WHAT THE EXERCISE ASKS: From the first line of the entries below through the line holding "none -> green brick E13:G13 level 1", write out every line exactly, please, and leave out the pictures.

EXTRACTED RECORDS:

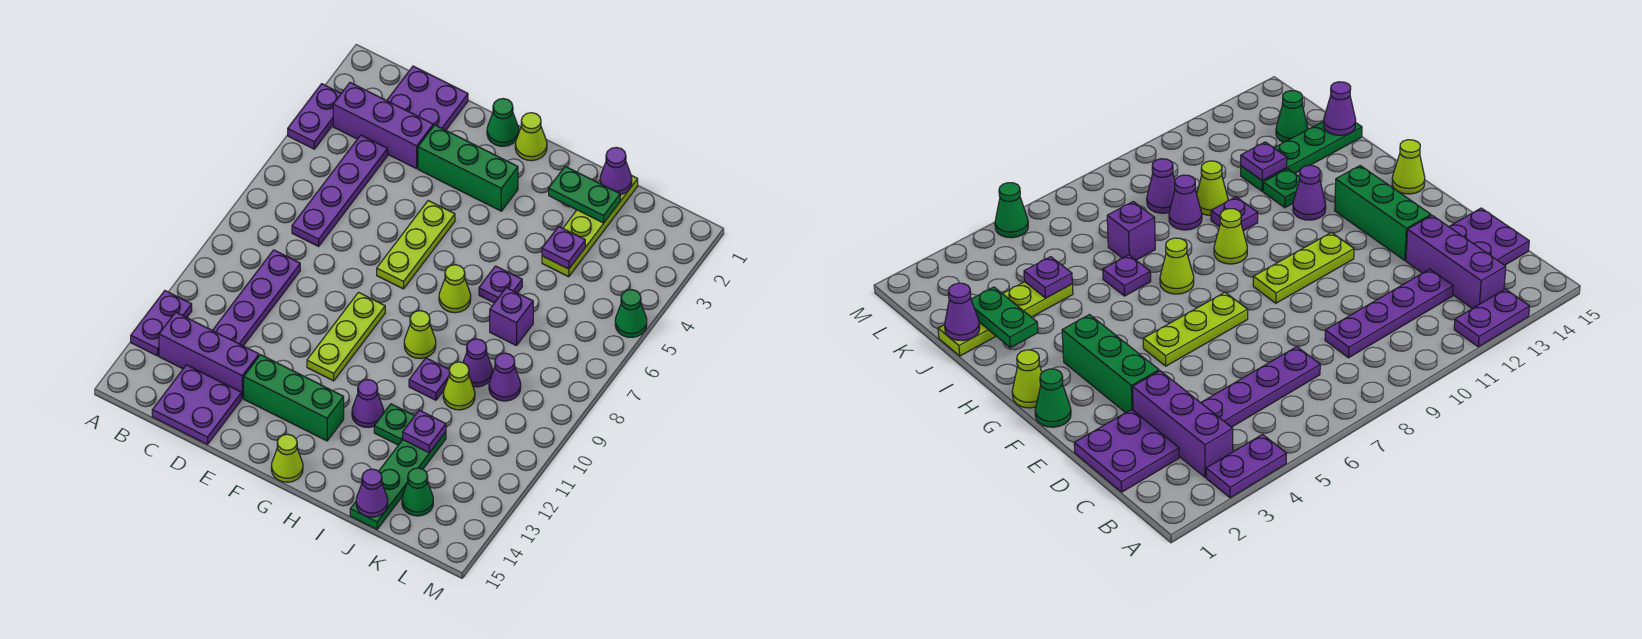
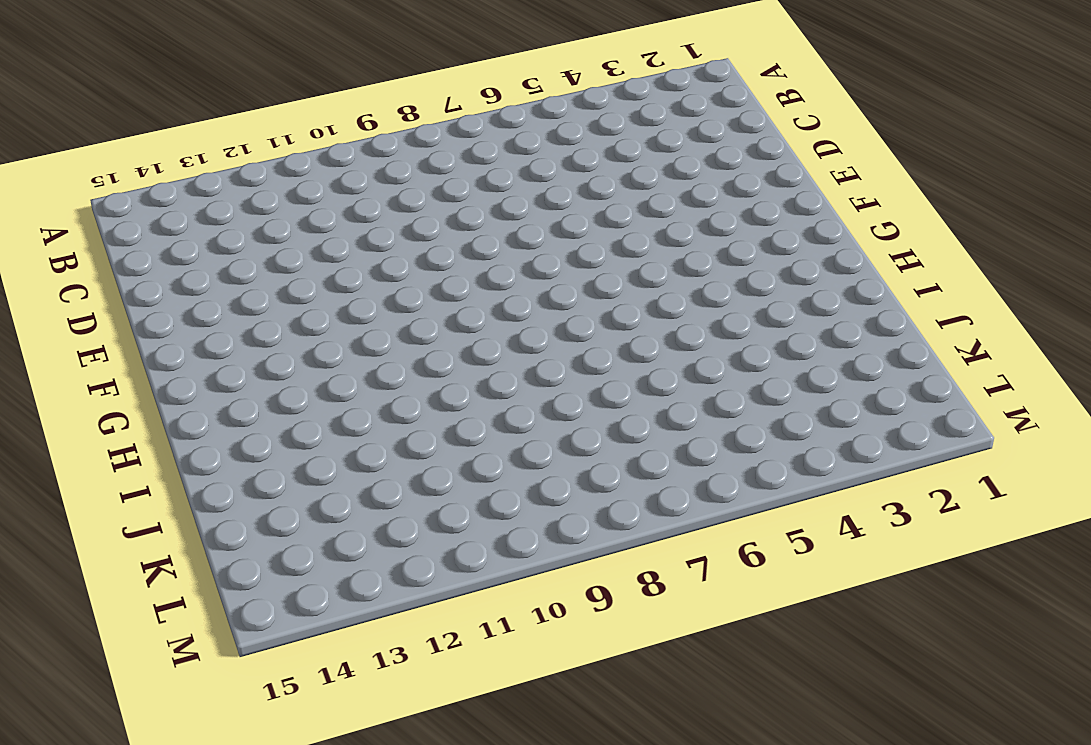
none -> purple plate A3:A4 level 1
none -> purple plate A12:A13 level 1
none -> purple brick B3:D3 level 1
none -> purple brick B13:D13 level 1

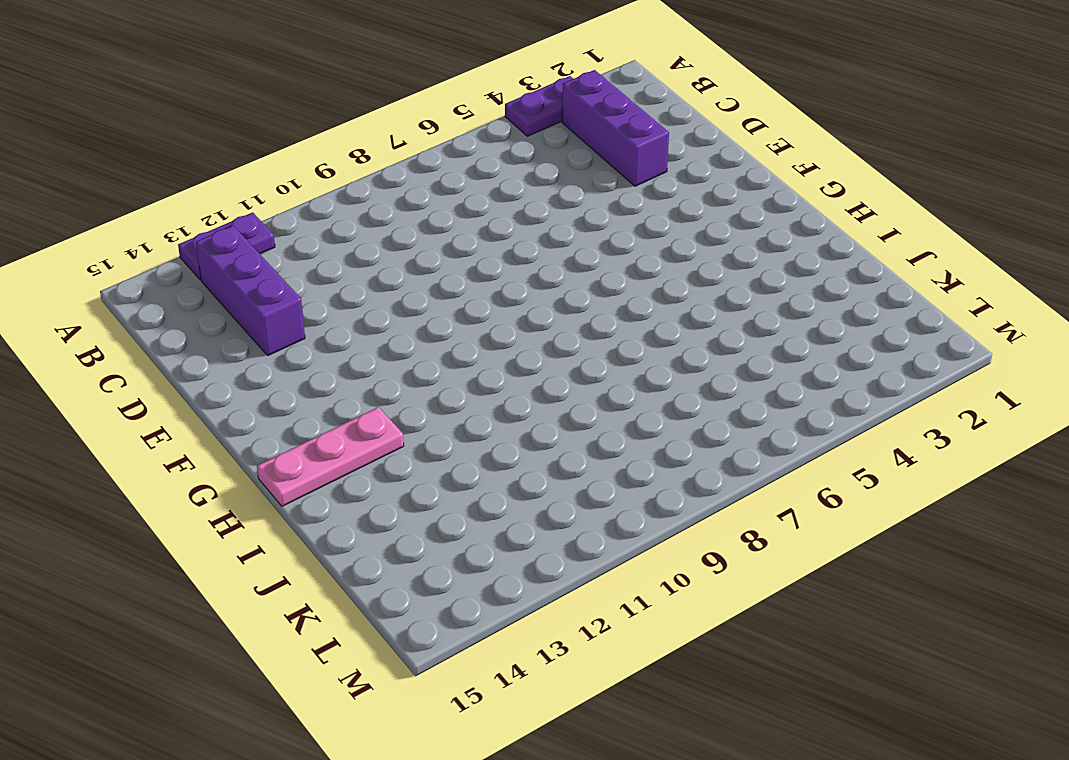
pink plate H13:H15 level 1 -> none
none -> purple plate C1:D2 level 1
none -> purple plate C4:C7 level 1
none -> purple plate C9:C12 level 1
none -> purple plate C14:D15 level 1

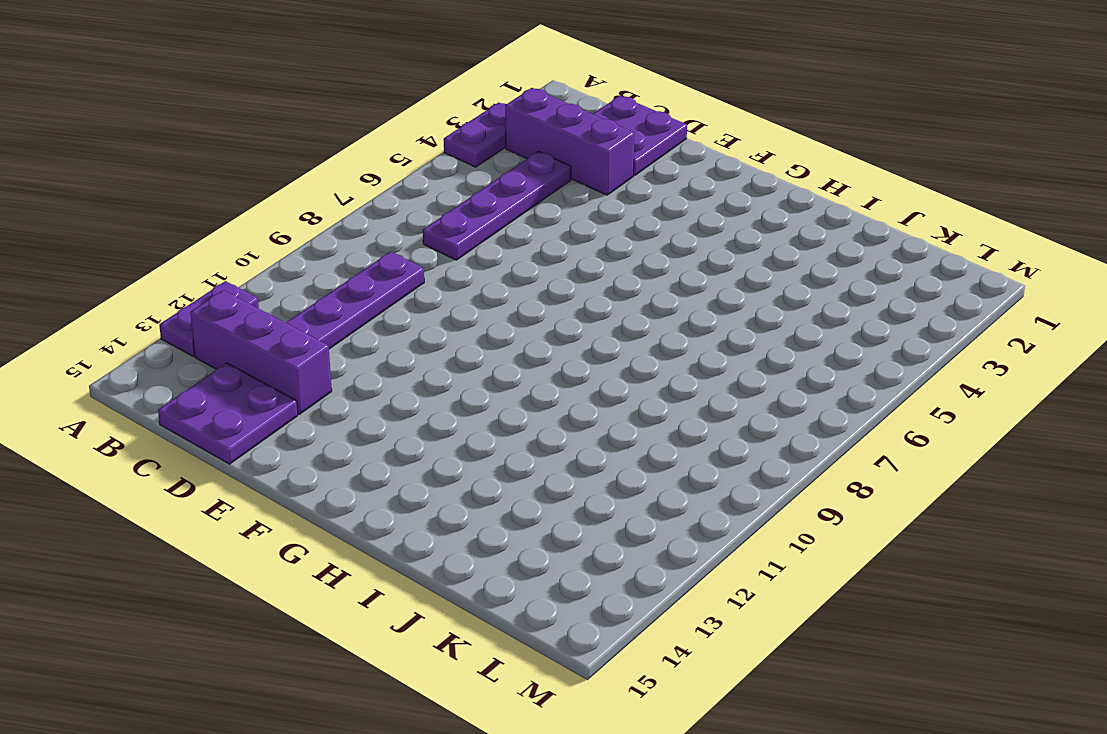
none -> green brick E3:G3 level 1
none -> green brick E13:G13 level 1
none -> green cone F1 level 1
none -> lime plate F5:F7 level 1

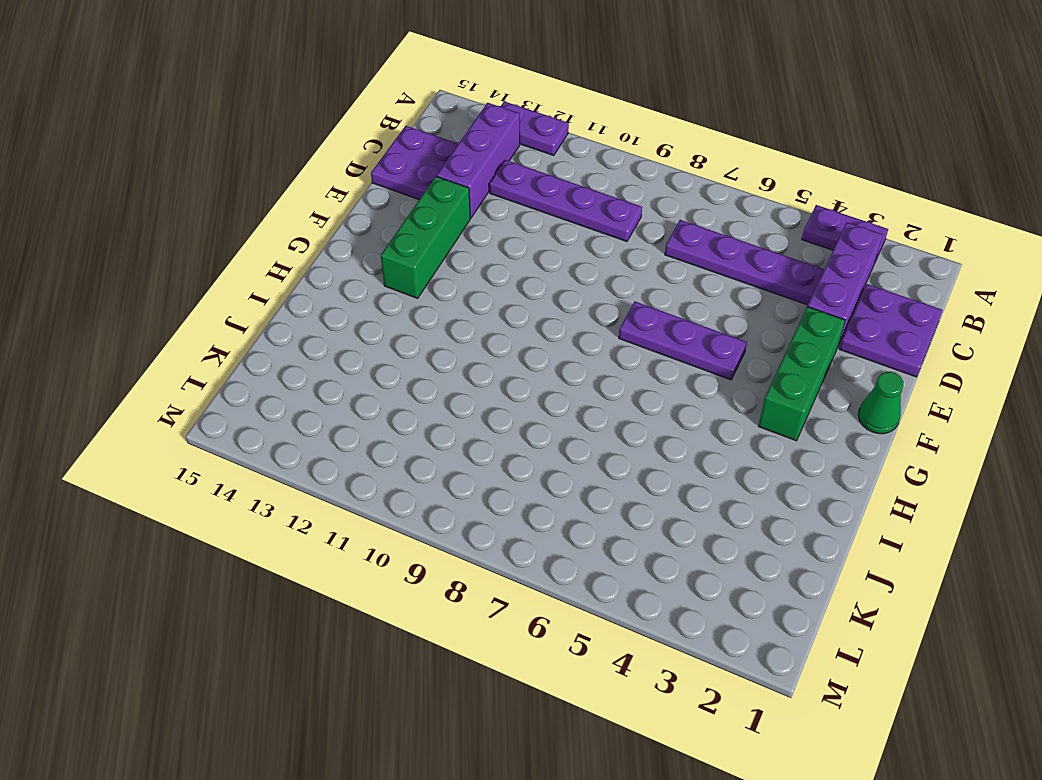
purple plate F5:F7 level 1 -> lime plate F5:F7 level 1
none -> lime plate F9:F11 level 1
none -> lime cone G1 level 1
none -> lime cone G15 level 1
none -> lime cone H7 level 1

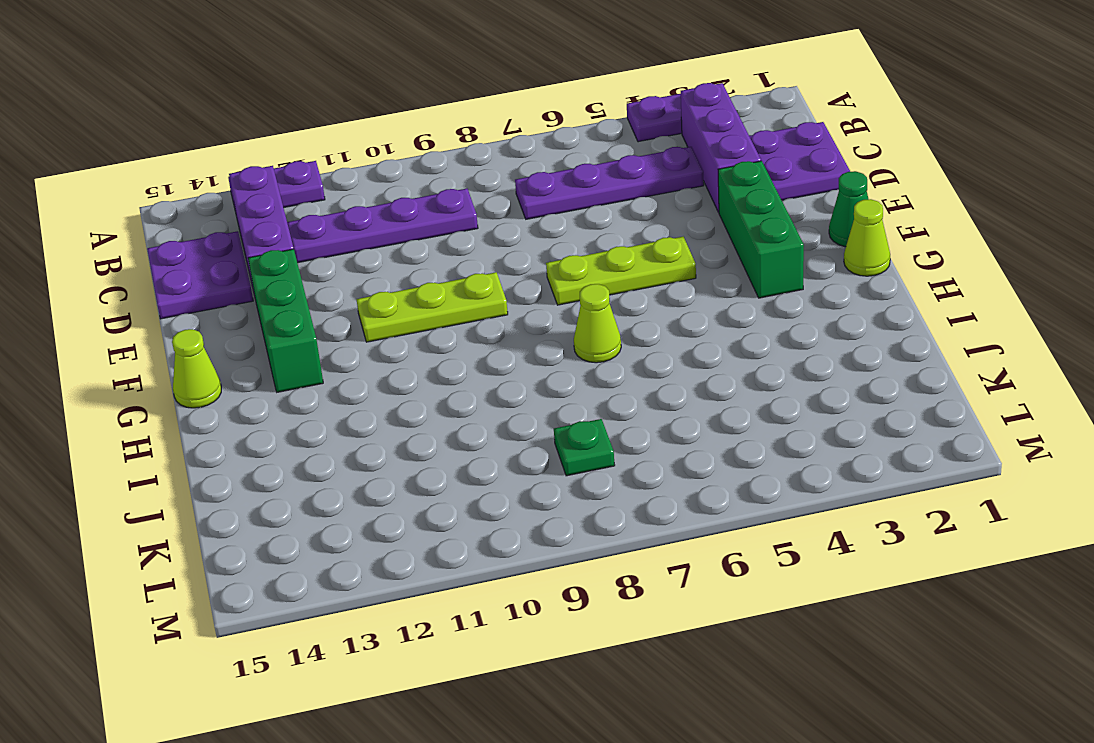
green plate K8 level 1 -> green plate I12 level 1
none -> lime cone H9 level 1
none -> purple cone H12 level 1
none -> purple plate I6 level 1
none -> purple plate I10 level 1

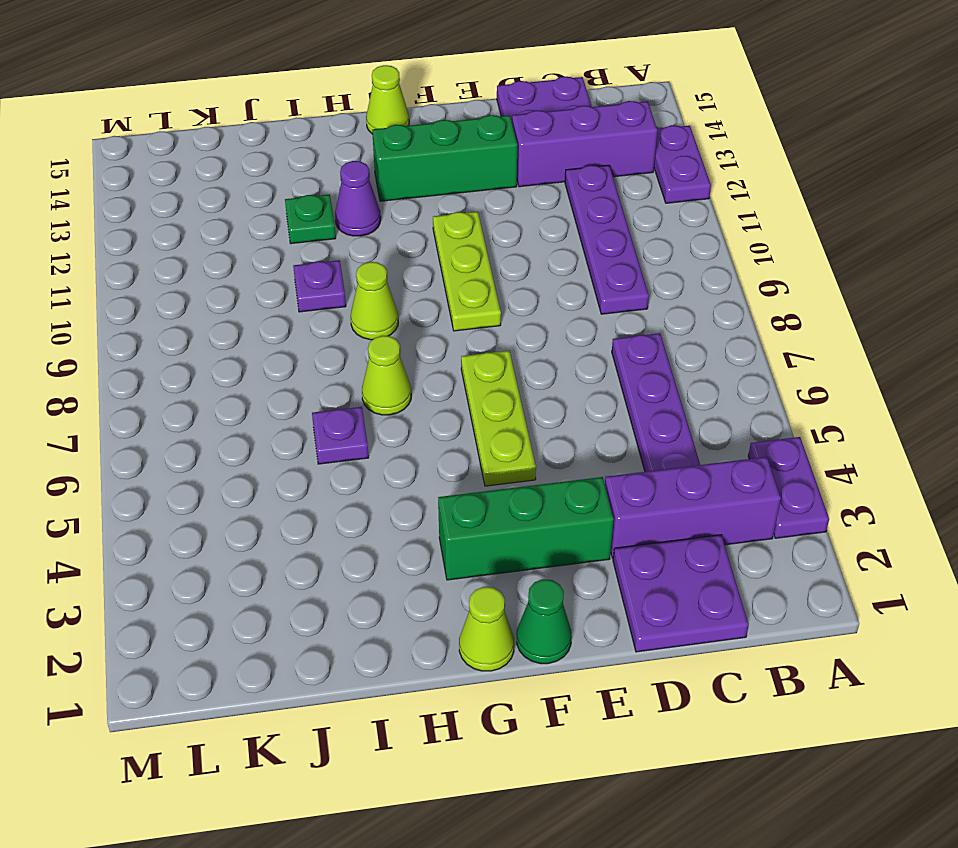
none -> lime plate J1:J4 level 1
none -> purple brick J7 level 1
none -> purple cone J9 level 1
none -> lime cone J10 level 1

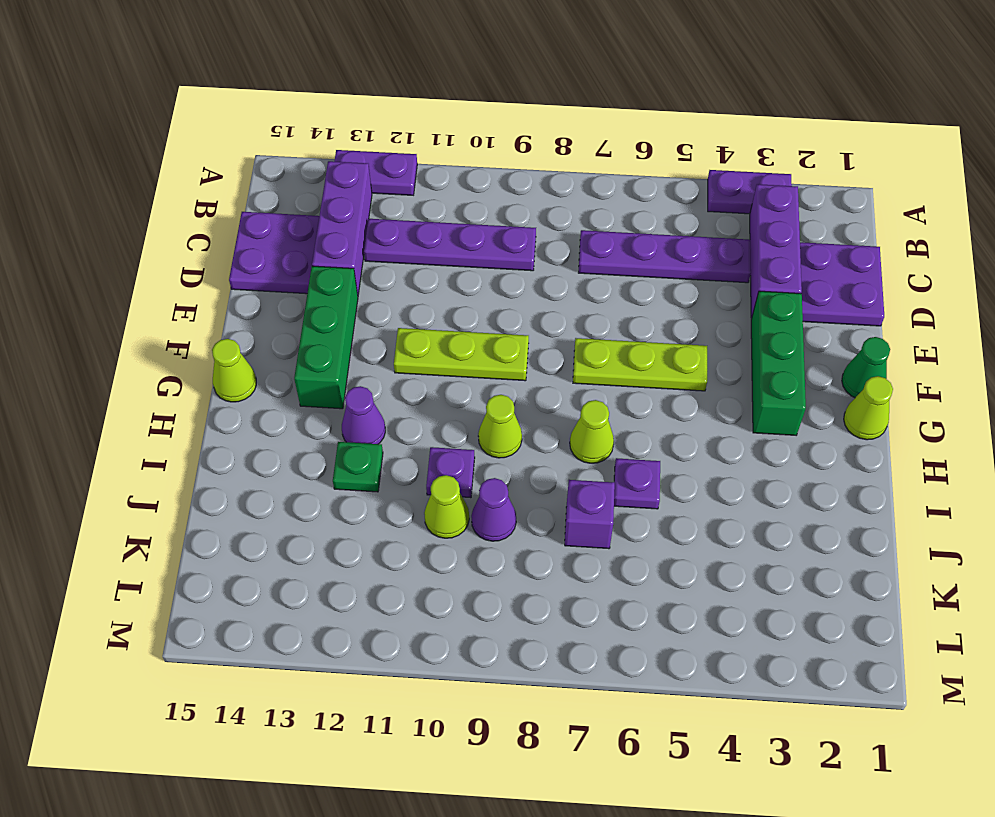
none -> lime plate J1:J4 level 1
none -> green plate J12:J15 level 1
none -> purple cone K9 level 1
none -> green cone K14 level 1

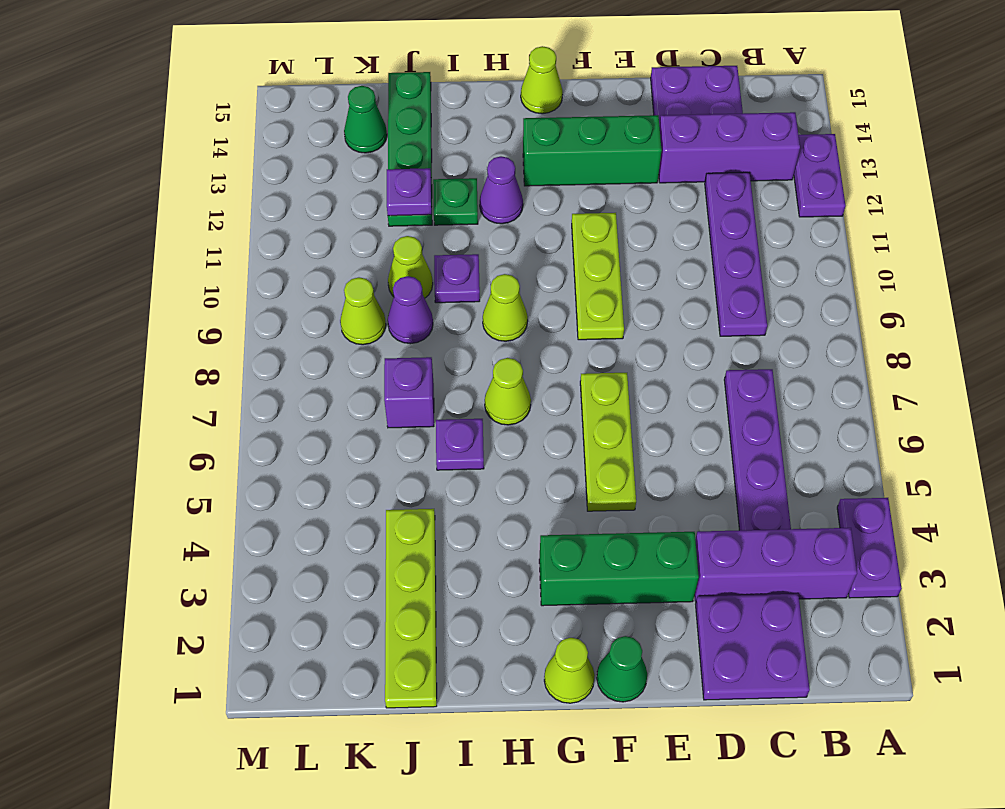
lime cone K9 level 1 -> purple cone K9 level 1
none -> green cone M5 level 1
none -> green plate I2:J2 level 2
none -> purple cone J1 level 2
none -> purple plate J4 level 2

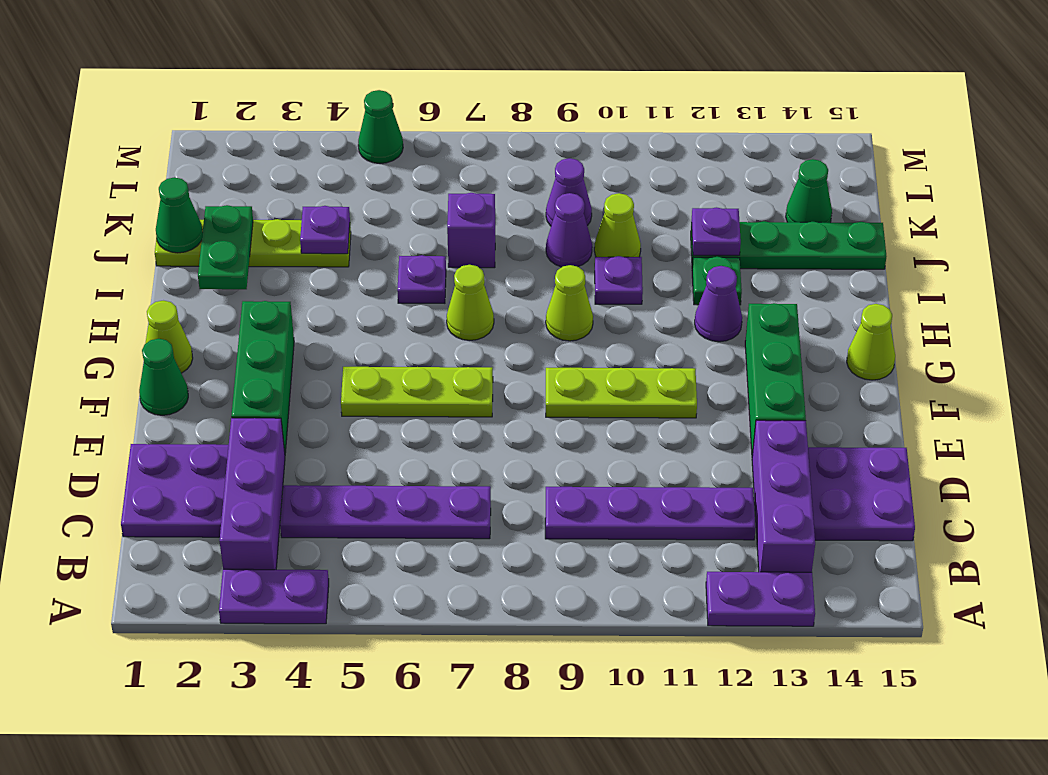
green cone J1 level 2 -> purple cone J1 level 2
none -> purple cone J15 level 2

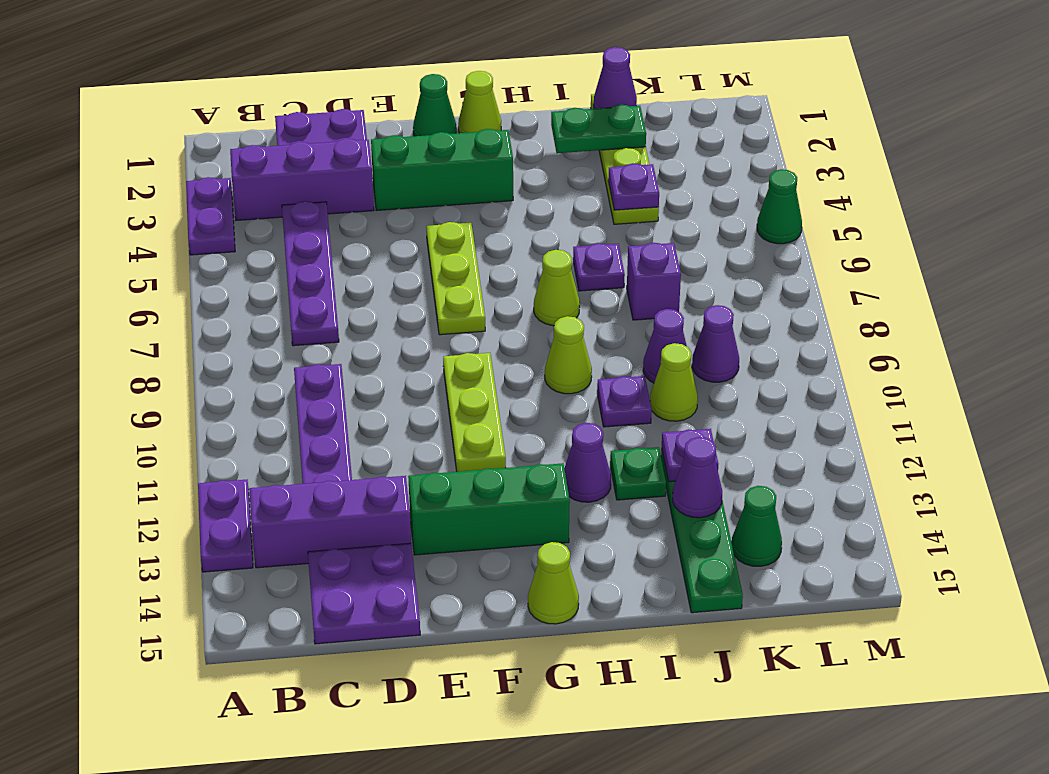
purple cone J13 level 2 -> purple cone J15 level 2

EXERCISE OUTPUT:
none -> purple plate A3:A4 level 1
none -> purple plate A12:A13 level 1
none -> purple brick B3:D3 level 1
none -> purple brick B13:D13 level 1

pink plate H13:H15 level 1 -> none
none -> purple plate C1:D2 level 1
none -> purple plate C4:C7 level 1
none -> purple plate C9:C12 level 1
none -> purple plate C14:D15 level 1

none -> green brick E3:G3 level 1
none -> green brick E13:G13 level 1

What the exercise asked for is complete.